Copy out the items word for word, from the line with "Stormwick [775, 646]" to the line with "Maha is located at coordinates (624, 232).", and include both of those lines.

### GIVEN RECORDS:
______

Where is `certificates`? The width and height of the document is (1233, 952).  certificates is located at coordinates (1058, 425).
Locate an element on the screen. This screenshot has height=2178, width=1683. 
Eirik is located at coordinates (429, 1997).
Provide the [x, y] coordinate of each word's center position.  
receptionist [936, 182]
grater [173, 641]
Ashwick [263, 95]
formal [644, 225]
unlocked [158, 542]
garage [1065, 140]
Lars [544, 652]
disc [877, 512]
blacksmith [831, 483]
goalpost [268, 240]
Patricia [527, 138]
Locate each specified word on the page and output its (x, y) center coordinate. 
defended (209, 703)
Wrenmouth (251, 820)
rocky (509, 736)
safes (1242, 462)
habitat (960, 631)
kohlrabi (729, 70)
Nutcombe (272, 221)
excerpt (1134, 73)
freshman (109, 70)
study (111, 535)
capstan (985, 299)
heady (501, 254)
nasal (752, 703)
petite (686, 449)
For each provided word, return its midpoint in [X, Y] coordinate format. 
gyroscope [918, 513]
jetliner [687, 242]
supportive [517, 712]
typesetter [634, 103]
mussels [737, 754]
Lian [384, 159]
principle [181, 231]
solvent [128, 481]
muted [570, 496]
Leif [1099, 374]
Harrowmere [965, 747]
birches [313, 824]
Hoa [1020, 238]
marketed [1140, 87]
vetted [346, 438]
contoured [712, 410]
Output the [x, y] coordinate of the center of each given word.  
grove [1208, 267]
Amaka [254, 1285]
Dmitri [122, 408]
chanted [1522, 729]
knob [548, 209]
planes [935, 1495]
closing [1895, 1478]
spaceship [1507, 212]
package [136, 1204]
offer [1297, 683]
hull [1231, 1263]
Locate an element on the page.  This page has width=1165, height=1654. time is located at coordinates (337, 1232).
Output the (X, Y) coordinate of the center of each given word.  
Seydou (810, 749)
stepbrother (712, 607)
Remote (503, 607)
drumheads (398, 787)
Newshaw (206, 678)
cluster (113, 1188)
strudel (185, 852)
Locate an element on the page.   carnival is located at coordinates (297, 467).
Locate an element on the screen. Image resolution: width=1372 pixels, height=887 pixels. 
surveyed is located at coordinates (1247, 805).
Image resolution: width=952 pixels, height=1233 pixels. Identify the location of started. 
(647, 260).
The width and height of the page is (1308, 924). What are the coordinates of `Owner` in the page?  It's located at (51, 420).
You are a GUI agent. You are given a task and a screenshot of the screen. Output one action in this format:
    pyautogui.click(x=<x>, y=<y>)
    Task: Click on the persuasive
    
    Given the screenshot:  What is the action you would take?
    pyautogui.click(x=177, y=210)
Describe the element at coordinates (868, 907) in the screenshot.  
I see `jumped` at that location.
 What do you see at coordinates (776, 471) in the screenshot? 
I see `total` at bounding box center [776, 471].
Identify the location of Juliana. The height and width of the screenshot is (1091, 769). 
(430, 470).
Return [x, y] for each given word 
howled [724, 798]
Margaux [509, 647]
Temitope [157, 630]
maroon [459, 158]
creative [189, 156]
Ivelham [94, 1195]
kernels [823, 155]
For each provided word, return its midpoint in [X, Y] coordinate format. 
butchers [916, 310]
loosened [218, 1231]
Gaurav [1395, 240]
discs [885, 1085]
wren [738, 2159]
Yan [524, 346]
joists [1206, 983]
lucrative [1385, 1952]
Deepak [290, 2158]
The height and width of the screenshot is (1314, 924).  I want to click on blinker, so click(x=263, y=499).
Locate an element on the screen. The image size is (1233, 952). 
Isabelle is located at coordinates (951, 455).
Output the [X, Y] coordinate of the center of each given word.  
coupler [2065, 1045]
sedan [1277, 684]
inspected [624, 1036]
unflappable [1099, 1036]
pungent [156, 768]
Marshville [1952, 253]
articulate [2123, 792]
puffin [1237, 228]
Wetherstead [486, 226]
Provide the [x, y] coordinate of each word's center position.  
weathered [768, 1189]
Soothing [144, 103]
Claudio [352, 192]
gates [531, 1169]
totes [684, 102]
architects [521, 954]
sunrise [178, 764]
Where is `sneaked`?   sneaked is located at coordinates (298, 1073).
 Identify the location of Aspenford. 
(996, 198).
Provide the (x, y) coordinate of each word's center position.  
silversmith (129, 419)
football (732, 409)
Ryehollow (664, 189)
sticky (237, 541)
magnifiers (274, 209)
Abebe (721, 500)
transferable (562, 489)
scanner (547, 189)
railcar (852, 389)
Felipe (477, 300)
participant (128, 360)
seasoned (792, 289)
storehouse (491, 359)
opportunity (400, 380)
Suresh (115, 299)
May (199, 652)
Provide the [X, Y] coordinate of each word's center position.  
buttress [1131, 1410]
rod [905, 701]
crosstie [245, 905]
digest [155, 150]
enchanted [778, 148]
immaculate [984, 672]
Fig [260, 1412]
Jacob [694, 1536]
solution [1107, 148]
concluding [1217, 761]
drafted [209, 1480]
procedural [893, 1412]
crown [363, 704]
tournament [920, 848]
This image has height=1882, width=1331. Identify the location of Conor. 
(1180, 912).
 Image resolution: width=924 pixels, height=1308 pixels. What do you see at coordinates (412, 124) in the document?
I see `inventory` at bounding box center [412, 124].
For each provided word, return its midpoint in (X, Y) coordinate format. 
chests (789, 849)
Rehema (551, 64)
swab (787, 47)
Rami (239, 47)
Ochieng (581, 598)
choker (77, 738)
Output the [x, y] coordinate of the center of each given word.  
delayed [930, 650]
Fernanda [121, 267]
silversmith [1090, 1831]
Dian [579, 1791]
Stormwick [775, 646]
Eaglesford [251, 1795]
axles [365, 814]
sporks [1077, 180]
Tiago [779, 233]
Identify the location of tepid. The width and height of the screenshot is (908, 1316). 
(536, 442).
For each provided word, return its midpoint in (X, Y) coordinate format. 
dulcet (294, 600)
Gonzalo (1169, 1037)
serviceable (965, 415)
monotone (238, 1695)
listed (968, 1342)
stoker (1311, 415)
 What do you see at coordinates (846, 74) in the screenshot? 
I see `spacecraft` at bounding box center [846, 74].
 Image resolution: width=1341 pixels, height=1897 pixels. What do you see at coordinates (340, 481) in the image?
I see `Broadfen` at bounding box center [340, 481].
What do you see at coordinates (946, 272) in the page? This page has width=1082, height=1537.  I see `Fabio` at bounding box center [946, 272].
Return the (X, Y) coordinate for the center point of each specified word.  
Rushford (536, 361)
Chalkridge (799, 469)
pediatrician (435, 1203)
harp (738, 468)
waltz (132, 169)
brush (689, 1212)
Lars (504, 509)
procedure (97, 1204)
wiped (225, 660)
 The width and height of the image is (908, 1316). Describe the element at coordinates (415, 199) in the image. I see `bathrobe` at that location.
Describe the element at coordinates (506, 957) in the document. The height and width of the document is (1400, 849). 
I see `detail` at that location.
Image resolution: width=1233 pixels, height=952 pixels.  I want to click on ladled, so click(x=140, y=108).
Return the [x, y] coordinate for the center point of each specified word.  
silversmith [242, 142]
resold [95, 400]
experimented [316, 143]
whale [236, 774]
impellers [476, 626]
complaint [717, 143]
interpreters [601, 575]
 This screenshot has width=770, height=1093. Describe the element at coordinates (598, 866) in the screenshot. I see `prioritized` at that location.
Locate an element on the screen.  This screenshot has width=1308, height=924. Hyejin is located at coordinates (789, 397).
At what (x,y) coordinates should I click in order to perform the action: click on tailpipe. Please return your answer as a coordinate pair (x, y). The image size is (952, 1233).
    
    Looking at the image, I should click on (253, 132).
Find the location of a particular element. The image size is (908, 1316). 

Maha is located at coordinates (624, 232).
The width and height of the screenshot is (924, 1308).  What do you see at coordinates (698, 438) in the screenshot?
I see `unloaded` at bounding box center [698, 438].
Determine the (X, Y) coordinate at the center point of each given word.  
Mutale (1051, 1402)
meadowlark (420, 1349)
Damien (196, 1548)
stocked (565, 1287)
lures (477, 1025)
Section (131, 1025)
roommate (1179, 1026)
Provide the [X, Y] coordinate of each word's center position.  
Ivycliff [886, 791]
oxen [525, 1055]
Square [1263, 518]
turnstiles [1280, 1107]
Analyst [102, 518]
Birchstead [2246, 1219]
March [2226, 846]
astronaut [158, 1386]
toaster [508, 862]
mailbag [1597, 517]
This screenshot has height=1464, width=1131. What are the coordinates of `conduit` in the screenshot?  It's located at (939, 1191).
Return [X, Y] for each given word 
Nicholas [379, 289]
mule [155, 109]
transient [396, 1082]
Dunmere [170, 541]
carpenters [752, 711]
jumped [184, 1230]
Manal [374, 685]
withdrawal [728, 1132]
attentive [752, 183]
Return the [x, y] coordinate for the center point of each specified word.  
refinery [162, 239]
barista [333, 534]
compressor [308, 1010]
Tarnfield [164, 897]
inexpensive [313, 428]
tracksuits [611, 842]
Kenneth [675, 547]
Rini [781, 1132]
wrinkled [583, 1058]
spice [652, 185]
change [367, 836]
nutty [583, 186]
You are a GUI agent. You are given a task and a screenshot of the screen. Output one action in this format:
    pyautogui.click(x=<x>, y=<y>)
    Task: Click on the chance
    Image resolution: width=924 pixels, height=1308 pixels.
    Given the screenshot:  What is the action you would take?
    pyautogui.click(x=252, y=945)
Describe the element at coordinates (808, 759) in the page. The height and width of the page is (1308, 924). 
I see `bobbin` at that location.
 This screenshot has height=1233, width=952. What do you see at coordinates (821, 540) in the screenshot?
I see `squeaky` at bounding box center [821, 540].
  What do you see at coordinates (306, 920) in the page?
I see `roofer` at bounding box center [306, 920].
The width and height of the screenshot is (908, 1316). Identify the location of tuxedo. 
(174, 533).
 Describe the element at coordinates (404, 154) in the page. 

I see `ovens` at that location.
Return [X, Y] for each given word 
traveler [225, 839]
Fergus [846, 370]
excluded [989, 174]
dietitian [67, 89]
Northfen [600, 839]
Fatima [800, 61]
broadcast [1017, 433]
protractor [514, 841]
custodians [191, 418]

______

### CORRECT OUTPUT:
Stormwick [775, 646]
Eaglesford [251, 1795]
axles [365, 814]
sporks [1077, 180]
Tiago [779, 233]
Identify the location of tepid. The width and height of the screenshot is (908, 1316). 
(536, 442).
For each provided word, return its midpoint in (X, Y) coordinate format. 
dulcet (294, 600)
Gonzalo (1169, 1037)
serviceable (965, 415)
monotone (238, 1695)
listed (968, 1342)
stoker (1311, 415)
 What do you see at coordinates (846, 74) in the screenshot? 
I see `spacecraft` at bounding box center [846, 74].
 Image resolution: width=1341 pixels, height=1897 pixels. What do you see at coordinates (340, 481) in the image?
I see `Broadfen` at bounding box center [340, 481].
What do you see at coordinates (946, 272) in the page? This page has width=1082, height=1537.  I see `Fabio` at bounding box center [946, 272].
Return the (X, Y) coordinate for the center point of each specified word.  
Rushford (536, 361)
Chalkridge (799, 469)
pediatrician (435, 1203)
harp (738, 468)
waltz (132, 169)
brush (689, 1212)
Lars (504, 509)
procedure (97, 1204)
wiped (225, 660)
 The width and height of the image is (908, 1316). Describe the element at coordinates (415, 199) in the image. I see `bathrobe` at that location.
Describe the element at coordinates (506, 957) in the document. The height and width of the document is (1400, 849). 
I see `detail` at that location.
Image resolution: width=1233 pixels, height=952 pixels.  I want to click on ladled, so click(x=140, y=108).
Return the [x, y] coordinate for the center point of each specified word.  
silversmith [242, 142]
resold [95, 400]
experimented [316, 143]
whale [236, 774]
impellers [476, 626]
complaint [717, 143]
interpreters [601, 575]
 This screenshot has width=770, height=1093. Describe the element at coordinates (598, 866) in the screenshot. I see `prioritized` at that location.
Locate an element on the screen.  This screenshot has width=1308, height=924. Hyejin is located at coordinates (789, 397).
At what (x,y) coordinates should I click in order to perform the action: click on tailpipe. Please return your answer as a coordinate pair (x, y). The image size is (952, 1233).
    
    Looking at the image, I should click on (253, 132).
Find the location of a particular element. The image size is (908, 1316). 

Maha is located at coordinates (624, 232).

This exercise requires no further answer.